Exercise description – Please write out, exactly as given, the line that contains "yellow lemon [440,92,481,121]" and all lines that follow it through the end of the listing, and nothing else.

Material supplied –
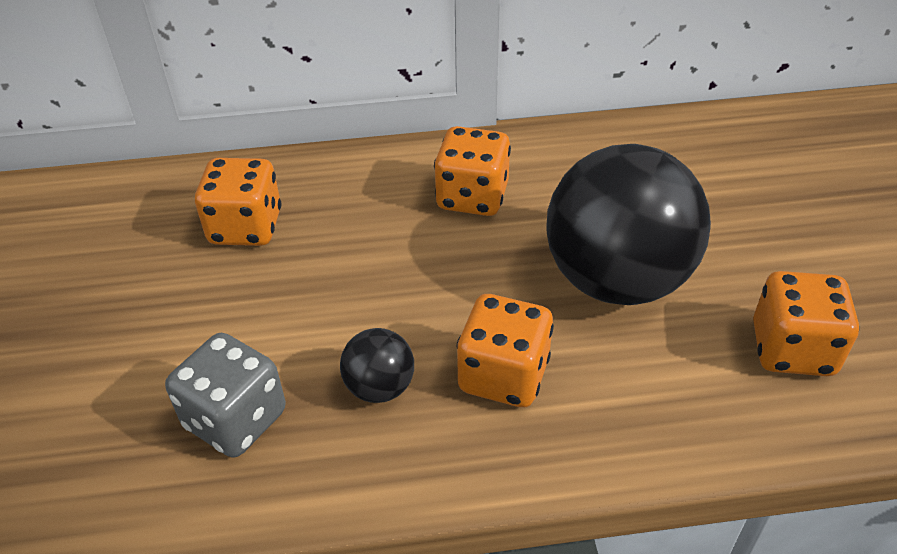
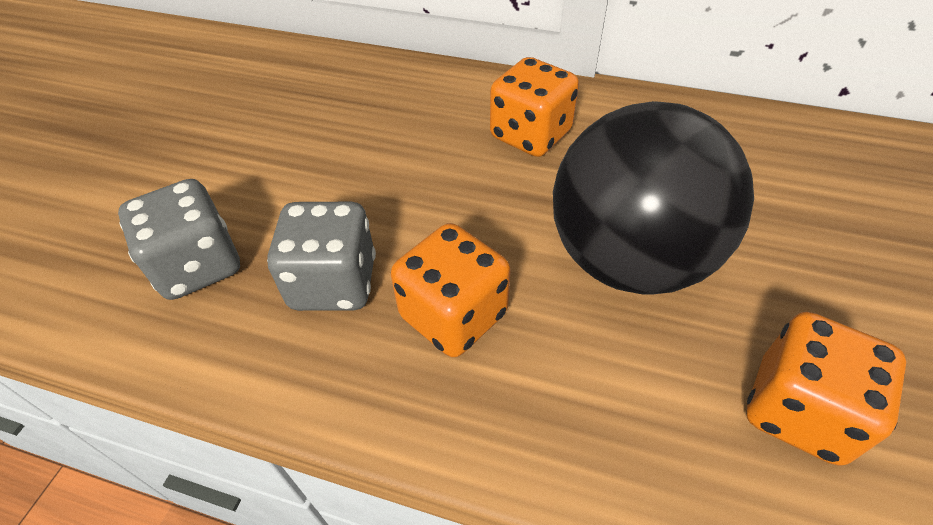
camera: 25 degrees right, 5 degrees up
orange dice [195,158,282,246] -> none
black ball [340,328,414,403] -> grey dice [267,202,376,311]

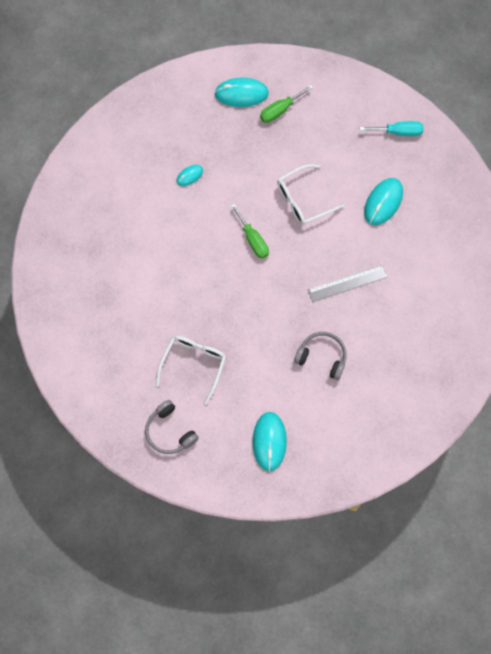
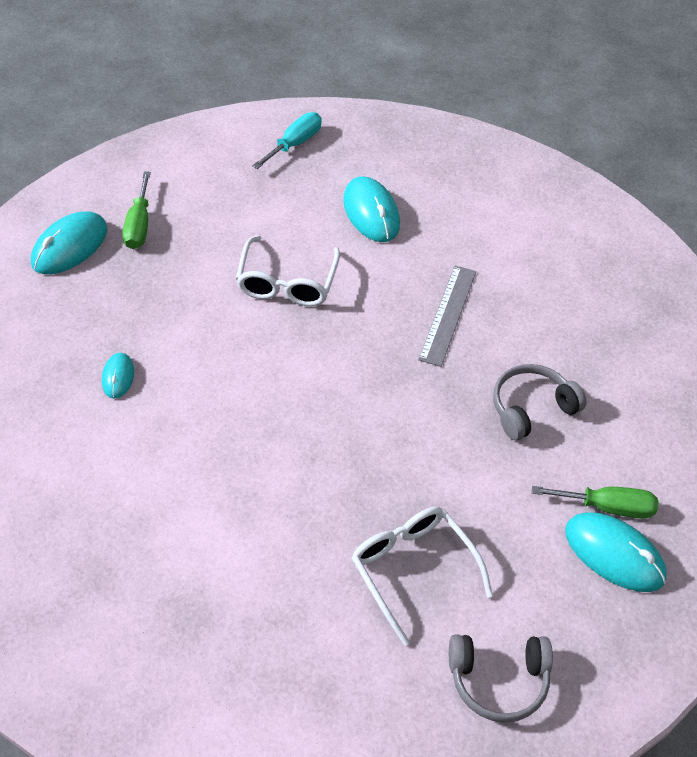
camera: 55 degrees left, 20 degrees down
green screwdriver [230,203,269,259] -> green screwdriver moved to [532,486,659,518]

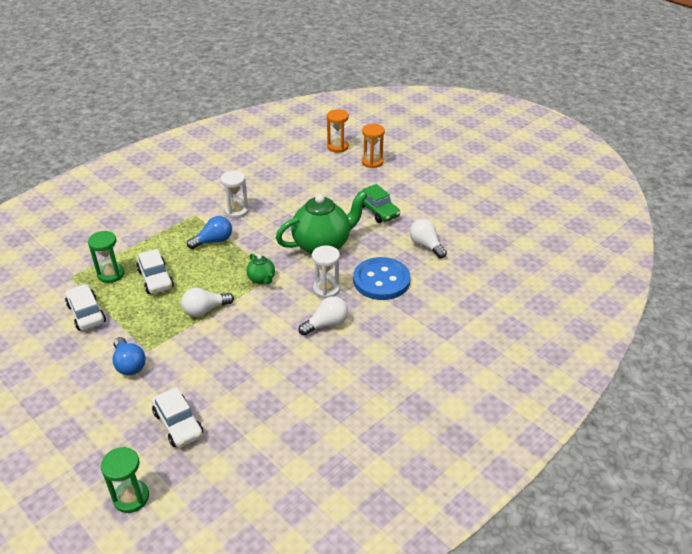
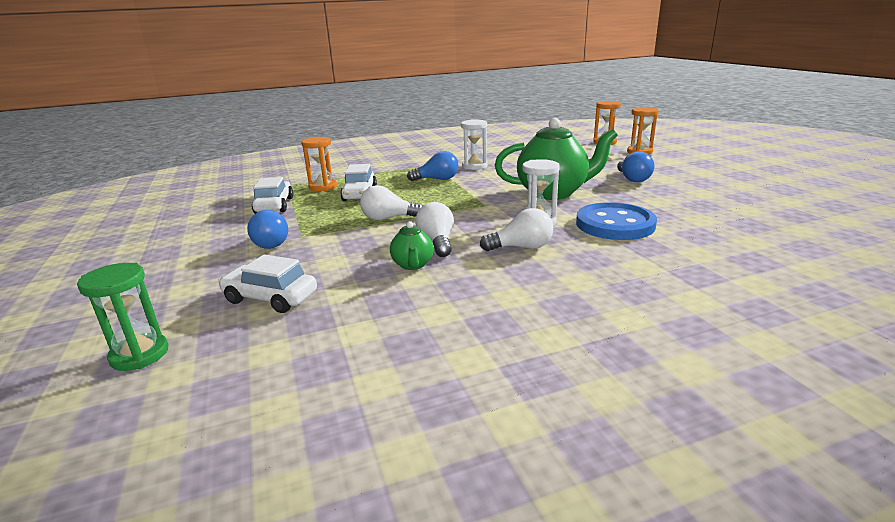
camera: 25 degrees right, 15 degrees down
green hourglass [88,231,125,283] -> orange hourglass [301,137,337,191]
white car [152,387,203,448] -> white car turned 120 degrees clockwise [218,255,317,313]
green teapot [246,253,275,284] -> green teapot moved to [390,221,433,270]
green car [357,184,400,223] -> blue light bulb [617,151,654,182]
white light bulb [410,219,447,258] -> white light bulb moved to [415,202,454,257]

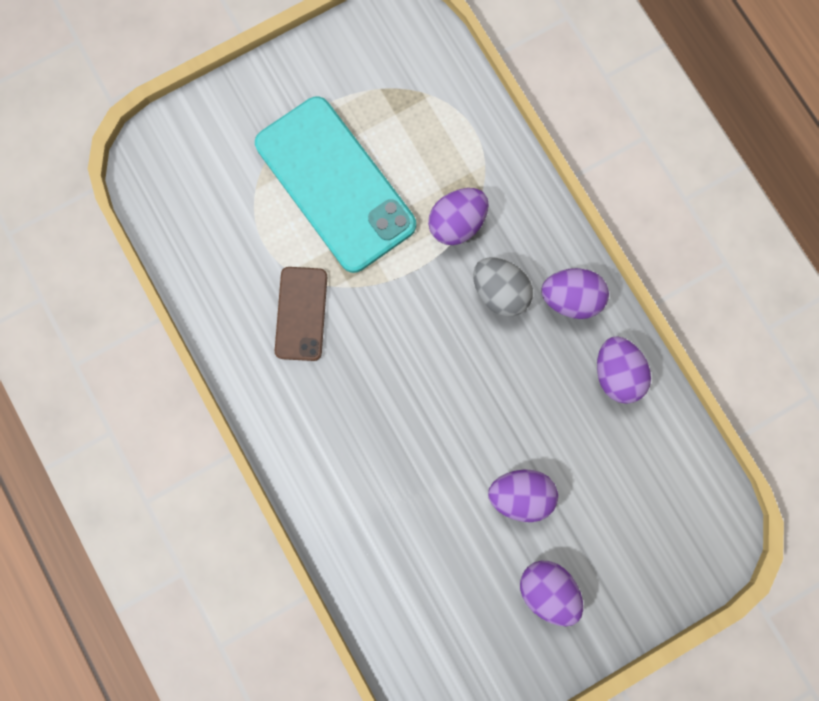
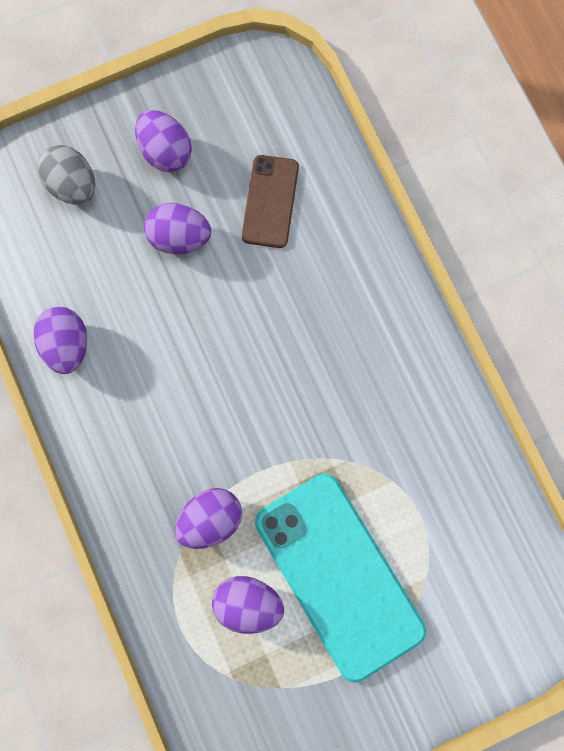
camera: 175 degrees left, 0 degrees up
brown phone [275,267,327,361] -> brown phone moved to [242,155,299,248]
grey egg [473,257,533,317] -> grey egg moved to [37,145,95,205]
purple egg [541,268,609,319] -> purple egg moved to [212,576,284,634]

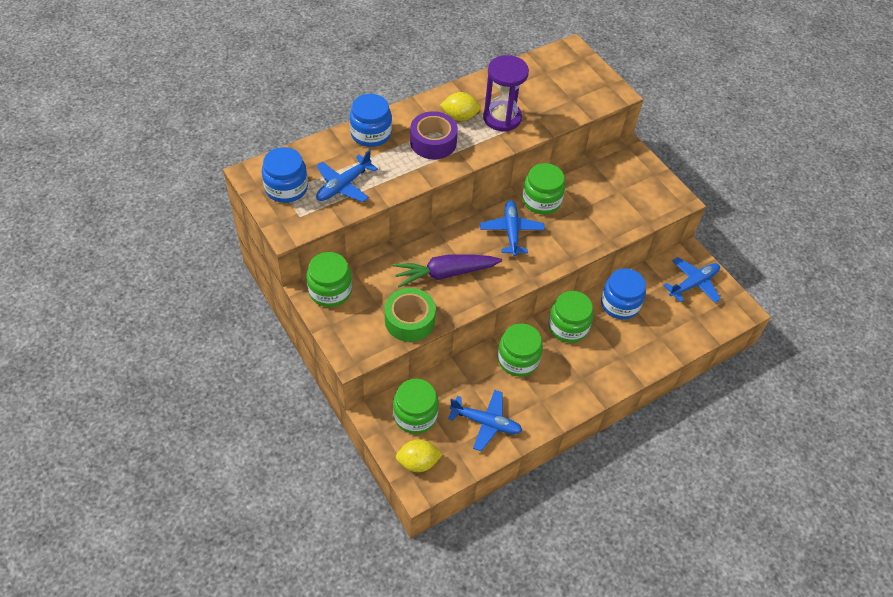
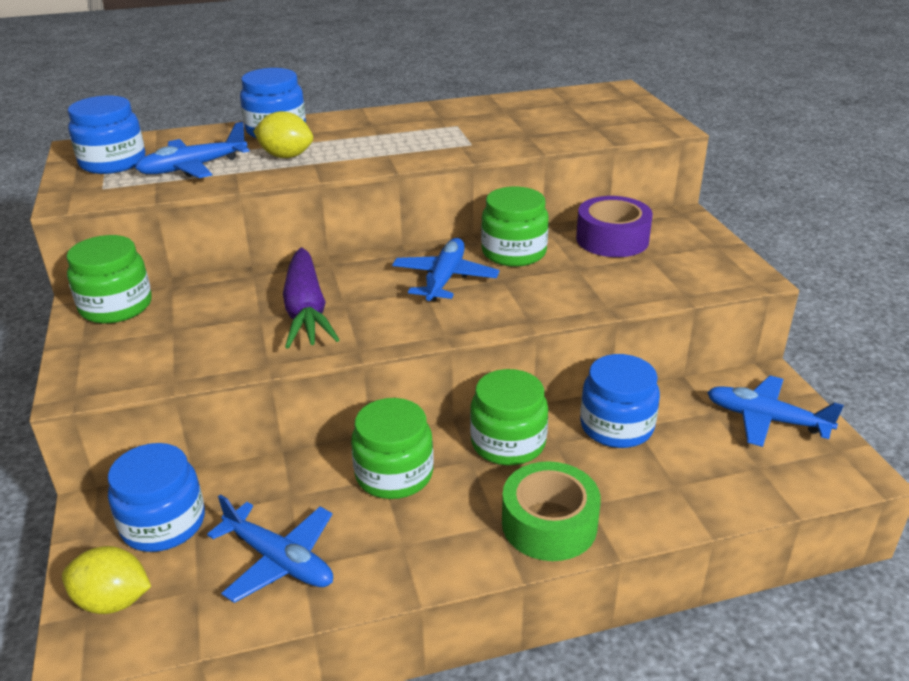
camera: 20 degrees right, 20 degrees down
green tape [385,288,436,342] -> green tape moved to [502,461,601,561]
purple carrot [393,254,502,287] -> purple carrot turned 105 degrees counterclockwise [283,247,340,349]
green jar [393,379,439,434] -> blue jar [108,443,205,552]
purple tape [410,111,458,159] -> purple tape moved to [576,196,653,257]
yellow lemon [440,92,481,121] -> yellow lemon moved to [253,111,313,158]
purple hourglass [483,55,529,131] -> none
blue plane [664,257,721,303] -> blue plane turned 135 degrees counterclockwise [707,376,844,447]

Expected output –
yellow lemon [440,92,481,121] -> yellow lemon moved to [253,111,313,158]
purple hourglass [483,55,529,131] -> none
blue plane [664,257,721,303] -> blue plane turned 135 degrees counterclockwise [707,376,844,447]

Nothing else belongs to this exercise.